[Exercise inputs Boundary: Start]

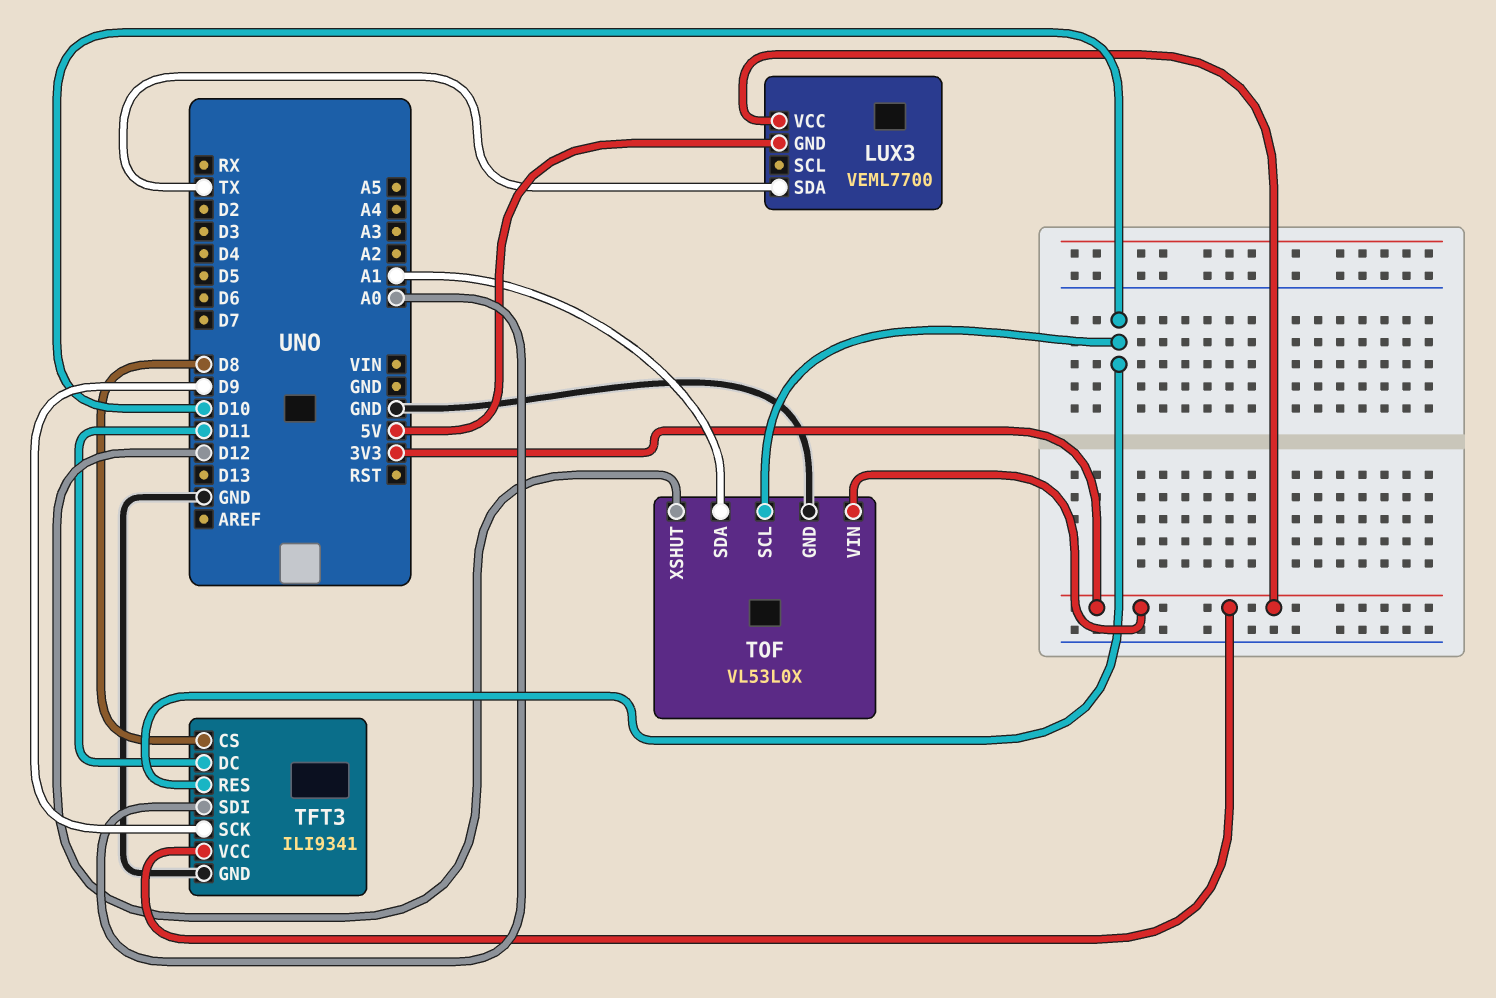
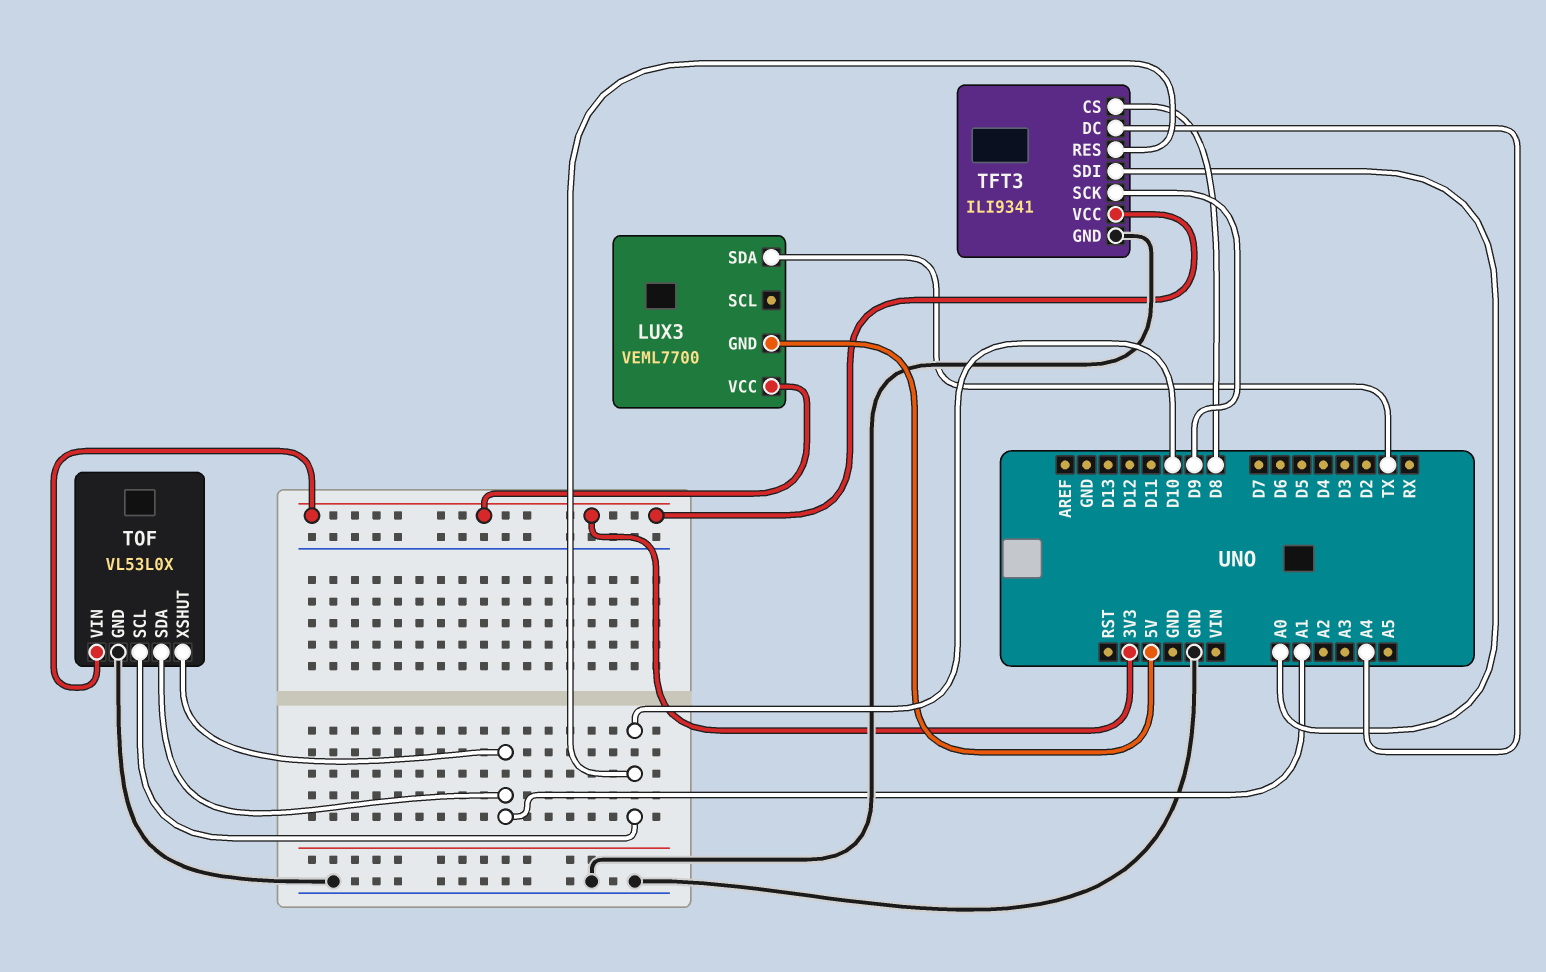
TFT3 pin DC: D11 -> A4
TOF pin XSHUT: D12 -> A1

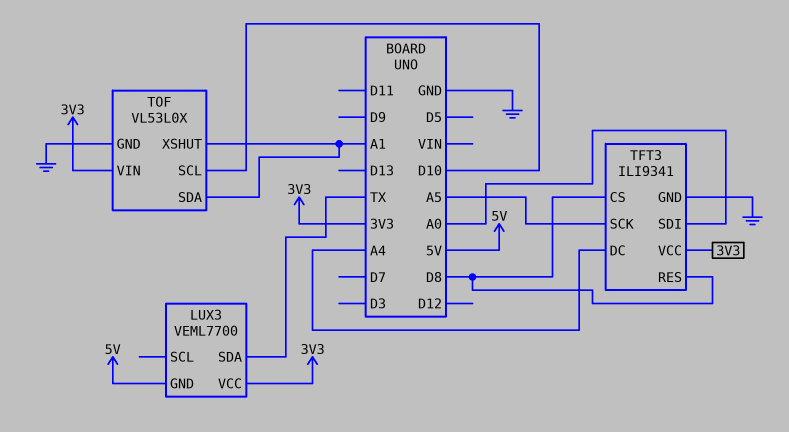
TFT3 pin RES: D10 -> D8
TFT3 pin SCK: D9 -> A5

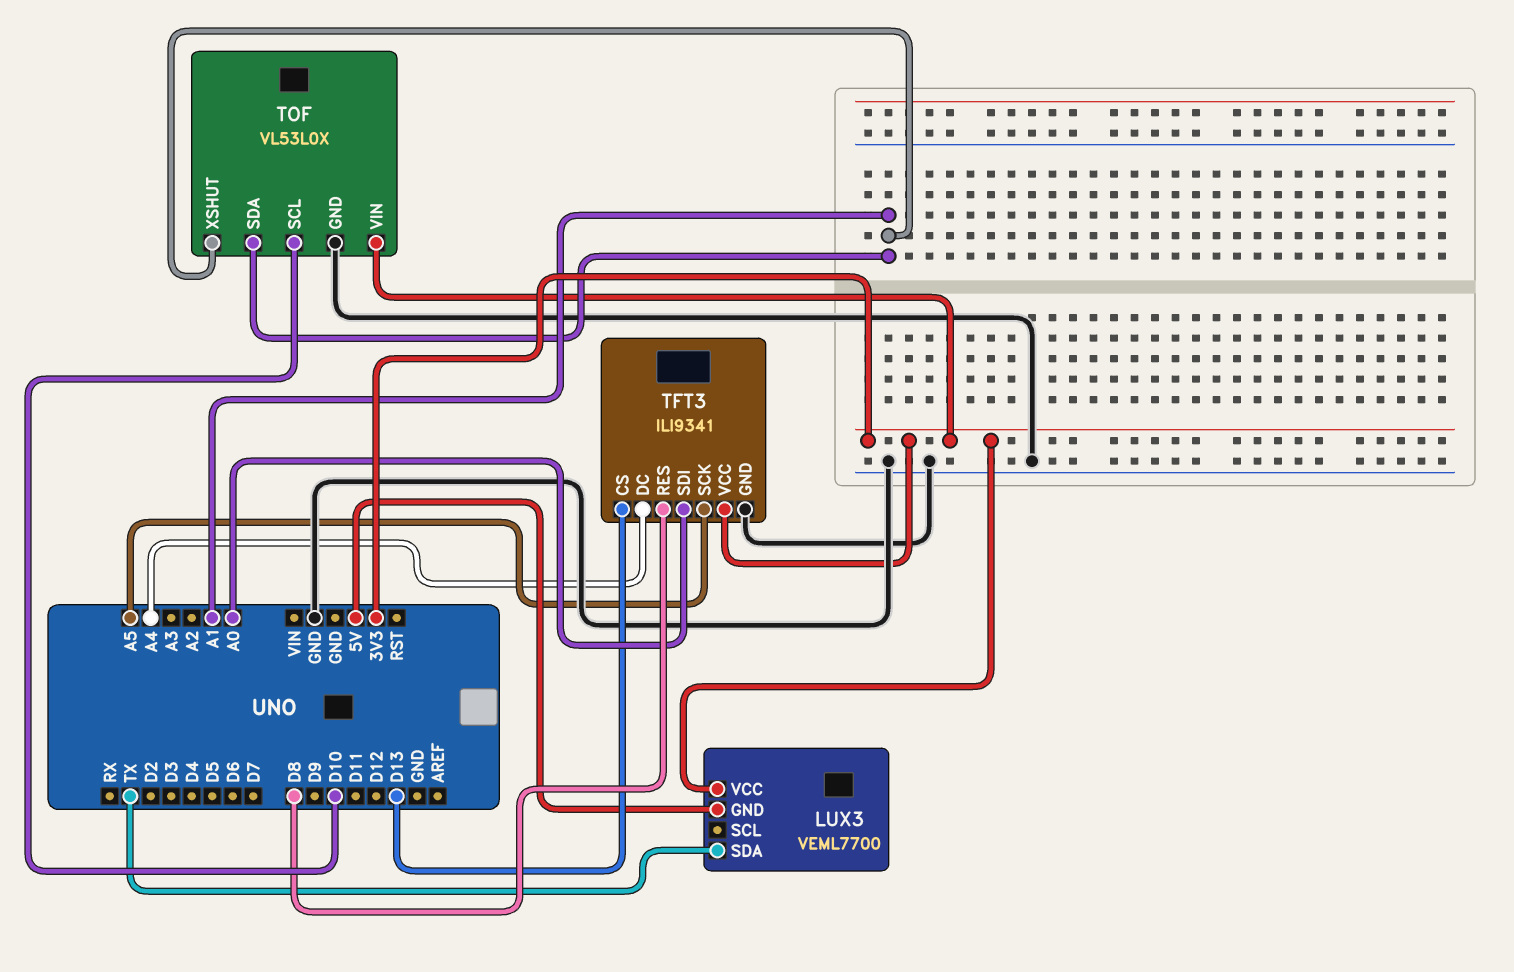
TFT3 pin CS: D8 -> D13

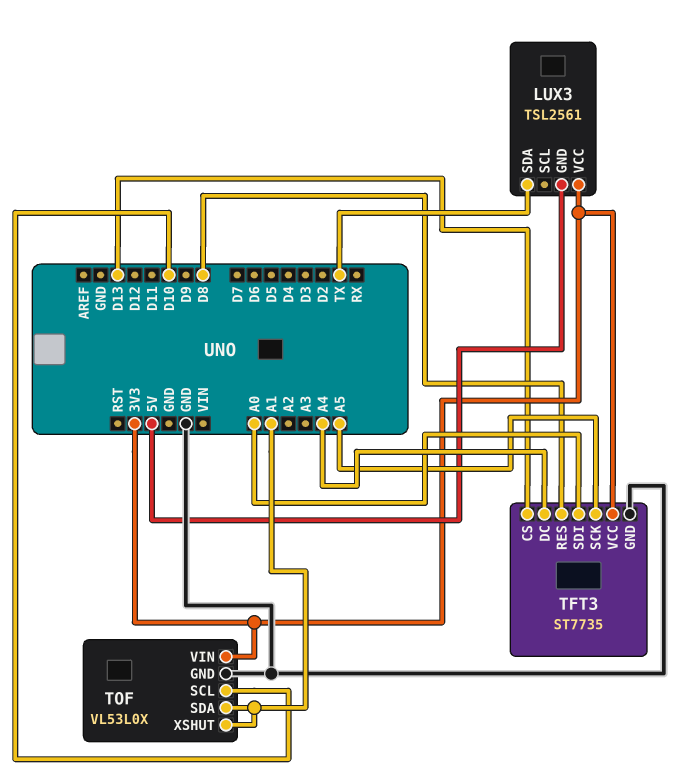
LUX3: VEML7700 -> TSL2561
TFT3: ILI9341 -> ST7735

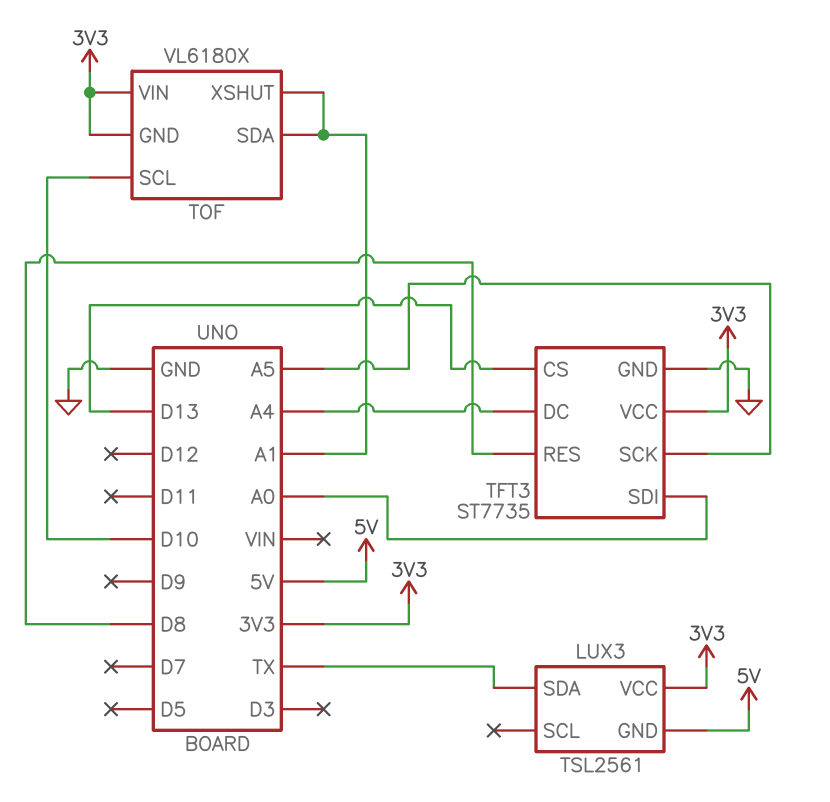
TOF: VL53L0X -> VL6180X
TOF pin GND: GND -> 3V3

[Exercise inputs Boundary: End]

* _How to complete this task_:
Apart from the pictures, every record must be set down exactly.

* _Result of this task_:
TFT3 pin DC: D11 -> A4
TOF pin XSHUT: D12 -> A1

TFT3 pin RES: D10 -> D8
TFT3 pin SCK: D9 -> A5

TFT3 pin CS: D8 -> D13

LUX3: VEML7700 -> TSL2561
TFT3: ILI9341 -> ST7735

TOF: VL53L0X -> VL6180X
TOF pin GND: GND -> 3V3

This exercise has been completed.